↓↓↓

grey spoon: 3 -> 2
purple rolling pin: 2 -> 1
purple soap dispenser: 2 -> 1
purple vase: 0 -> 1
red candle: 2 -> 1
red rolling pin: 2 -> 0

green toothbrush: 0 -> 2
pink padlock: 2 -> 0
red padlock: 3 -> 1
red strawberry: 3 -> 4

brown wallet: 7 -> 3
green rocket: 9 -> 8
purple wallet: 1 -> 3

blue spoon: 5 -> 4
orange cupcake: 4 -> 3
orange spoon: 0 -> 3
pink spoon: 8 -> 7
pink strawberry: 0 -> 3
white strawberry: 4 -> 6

↑↑↑

(Description of the task):
What this task asks for is an exact copy of the material above.

(Output for this task):
grey spoon: 3 -> 2
purple rolling pin: 2 -> 1
purple soap dispenser: 2 -> 1
purple vase: 0 -> 1
red candle: 2 -> 1
red rolling pin: 2 -> 0

green toothbrush: 0 -> 2
pink padlock: 2 -> 0
red padlock: 3 -> 1
red strawberry: 3 -> 4

brown wallet: 7 -> 3
green rocket: 9 -> 8
purple wallet: 1 -> 3

blue spoon: 5 -> 4
orange cupcake: 4 -> 3
orange spoon: 0 -> 3
pink spoon: 8 -> 7
pink strawberry: 0 -> 3
white strawberry: 4 -> 6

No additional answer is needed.